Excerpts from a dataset
____________________
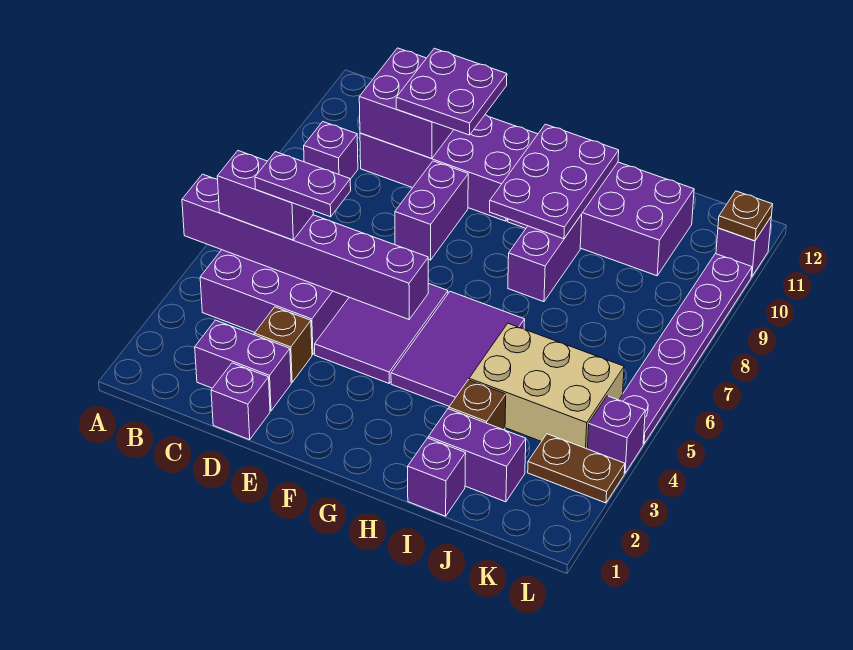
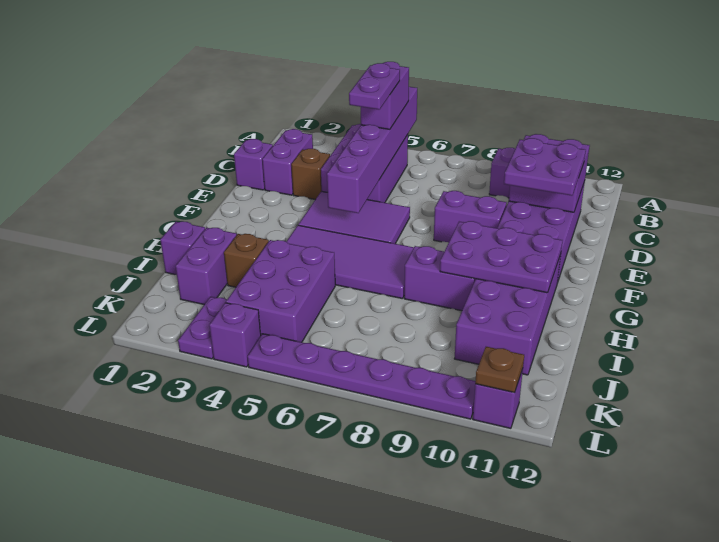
purple tile G4:H6 level 1 -> purple tile G4:H7 level 1
tan brick I4:K5 level 1 -> purple brick I4:K5 level 1
brown plate K3:L3 level 1 -> purple plate K3:L3 level 1

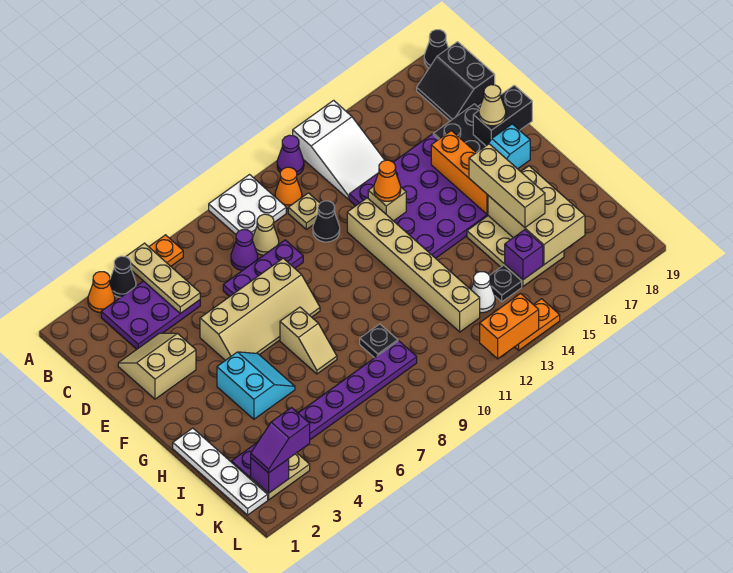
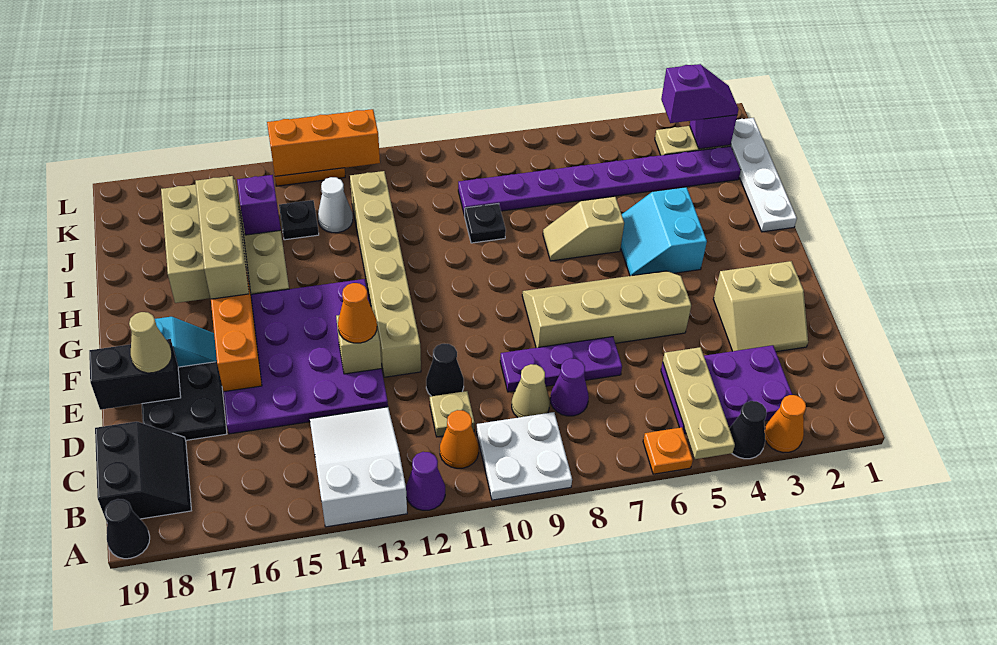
tan slope G7:H7 level 1 top G -> tan slope H6:H7 level 1 top 6
orange brick L12:L13 level 2 -> orange brick L12:L14 level 2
____________________
● TASK PROMPT:
Please print the records above once more, word for word, omitting all pictures.

● WRITTEN RESPONSE:
purple tile G4:H6 level 1 -> purple tile G4:H7 level 1
tan brick I4:K5 level 1 -> purple brick I4:K5 level 1
brown plate K3:L3 level 1 -> purple plate K3:L3 level 1

tan slope G7:H7 level 1 top G -> tan slope H6:H7 level 1 top 6
orange brick L12:L13 level 2 -> orange brick L12:L14 level 2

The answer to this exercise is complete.